_What the task requires_
For every entry below, give an exact repeat and leave out the pictures.
Start of Given data
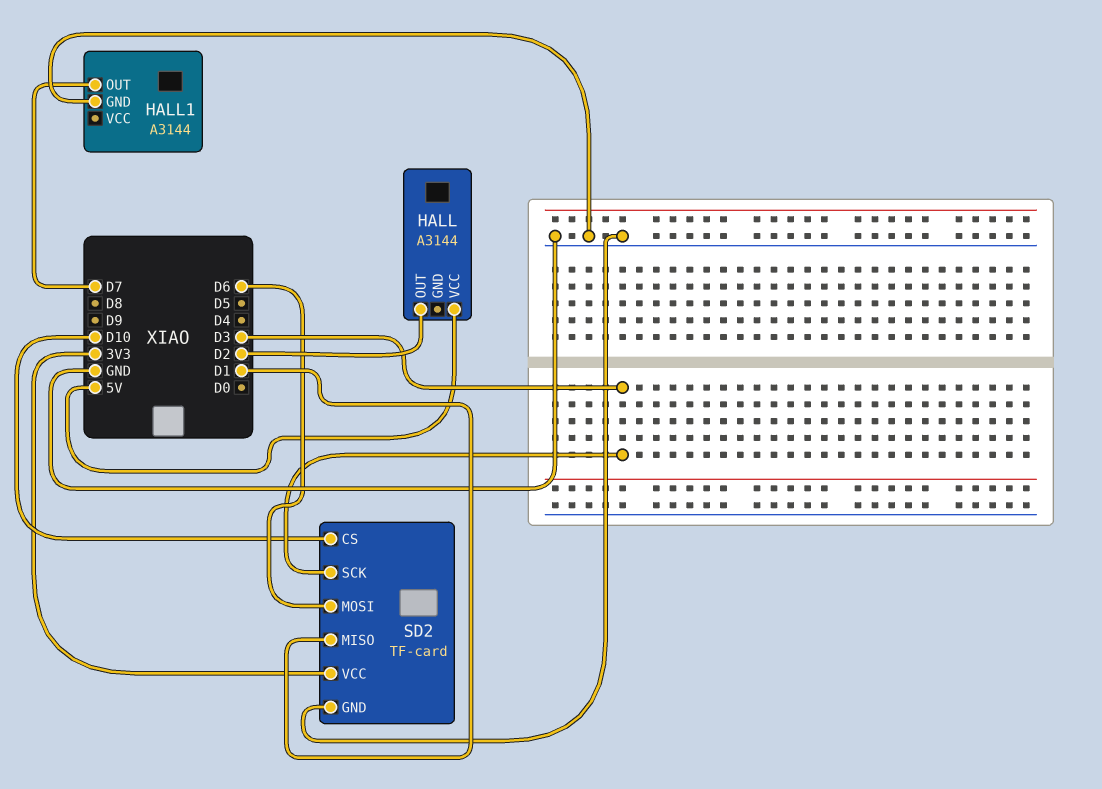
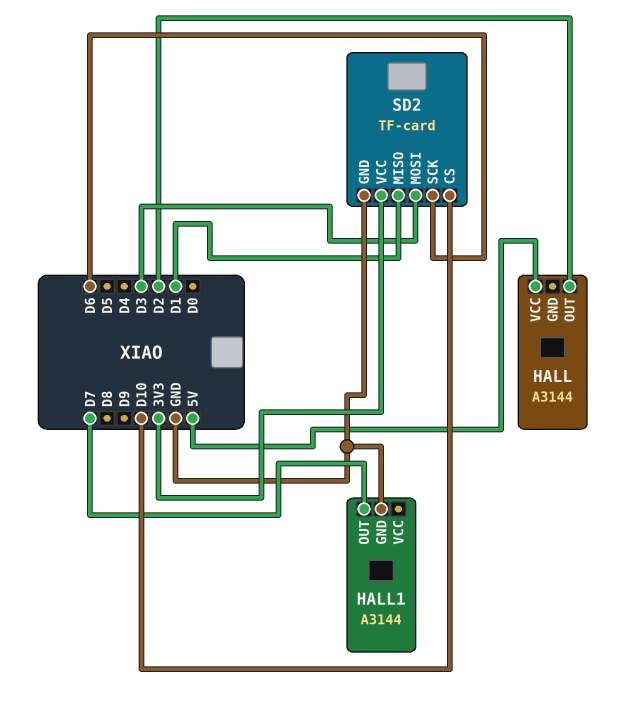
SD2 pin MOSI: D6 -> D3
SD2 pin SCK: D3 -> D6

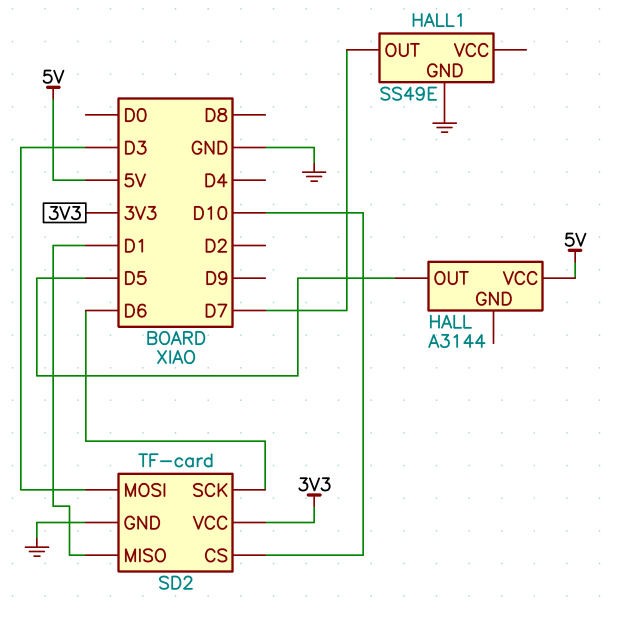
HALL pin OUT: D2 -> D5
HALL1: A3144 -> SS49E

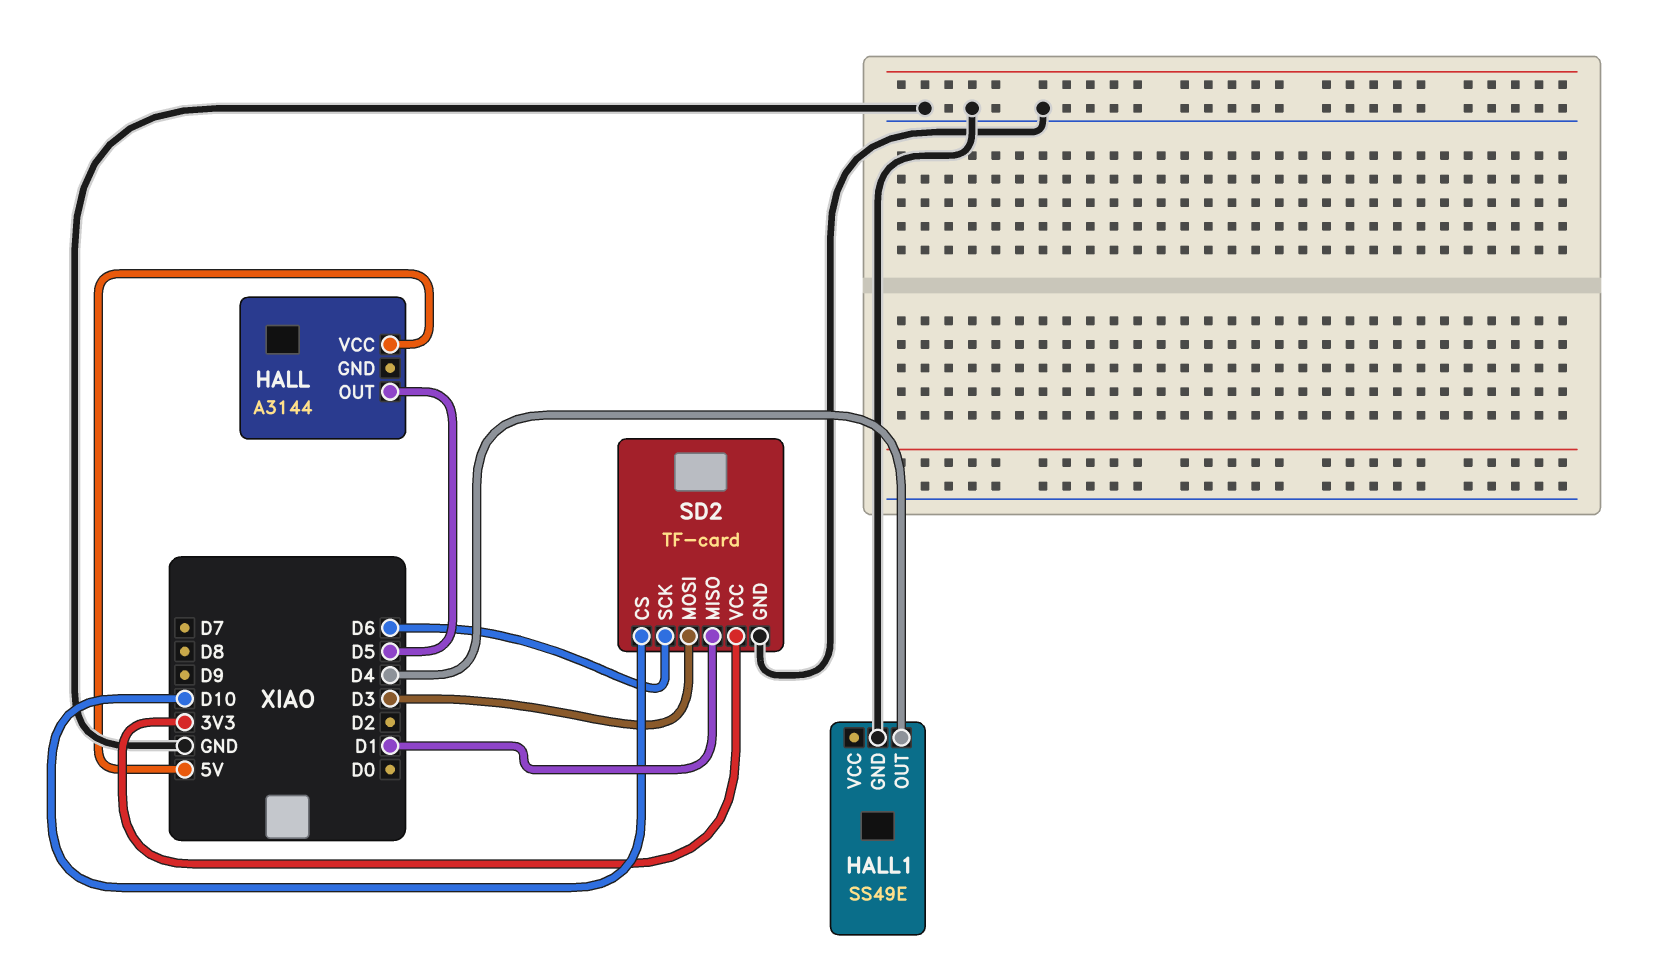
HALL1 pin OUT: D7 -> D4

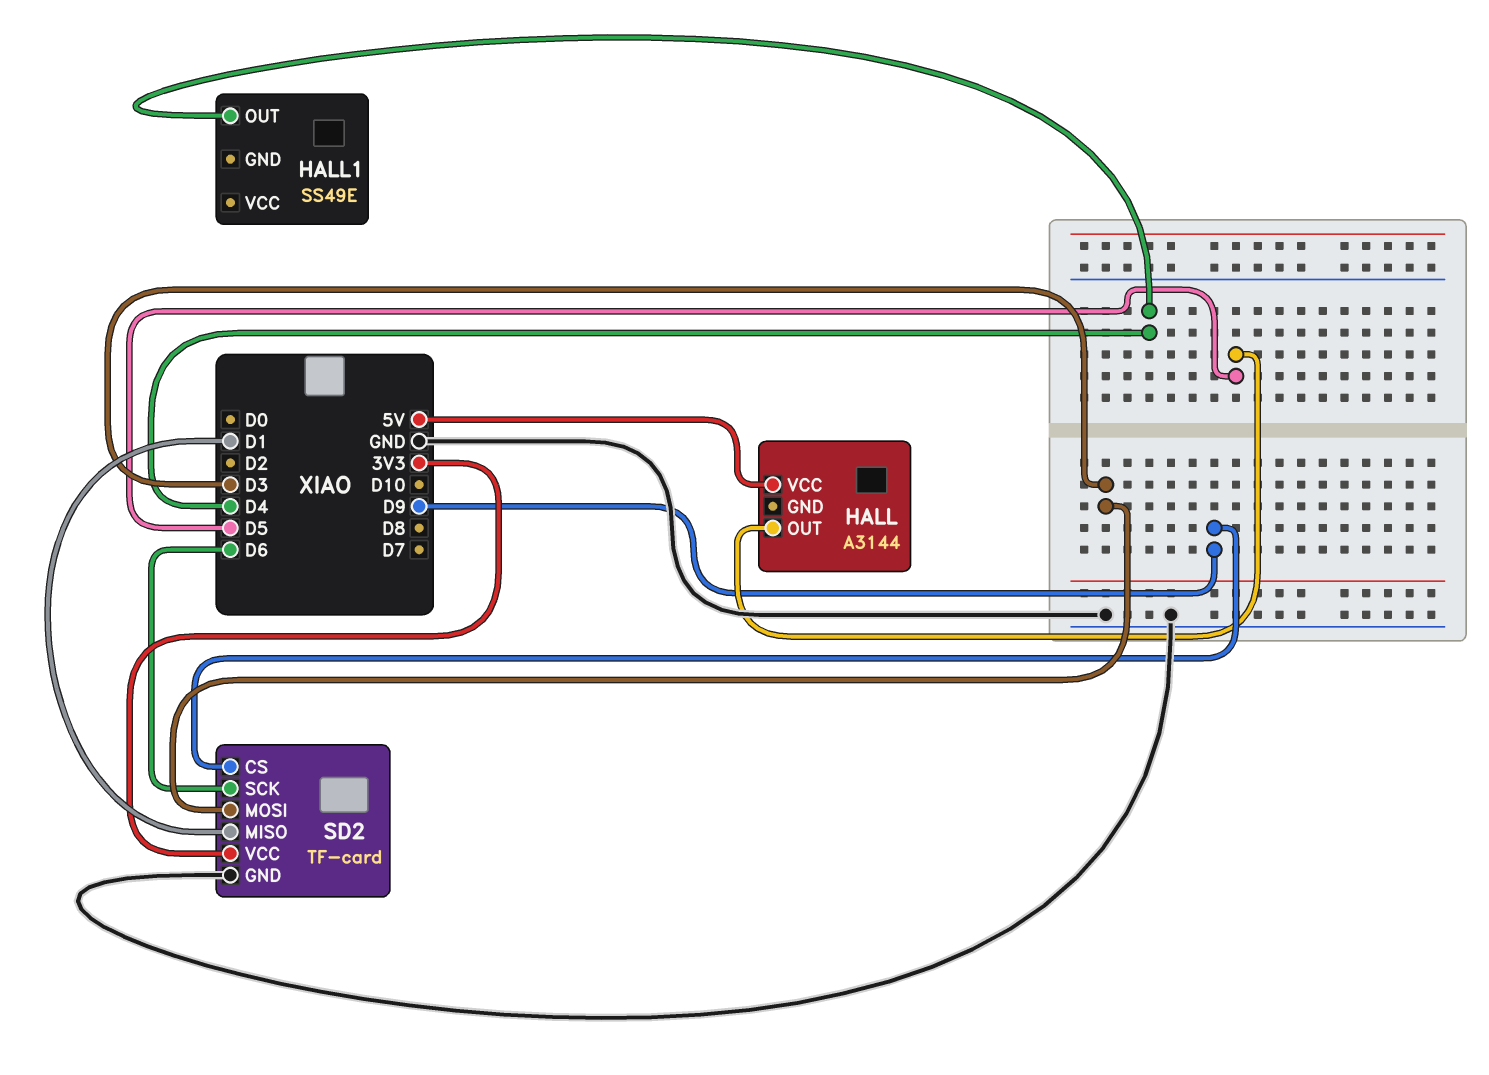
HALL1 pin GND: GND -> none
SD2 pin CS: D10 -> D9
End of Given data
_Written answer_
SD2 pin MOSI: D6 -> D3
SD2 pin SCK: D3 -> D6

HALL pin OUT: D2 -> D5
HALL1: A3144 -> SS49E

HALL1 pin OUT: D7 -> D4

HALL1 pin GND: GND -> none
SD2 pin CS: D10 -> D9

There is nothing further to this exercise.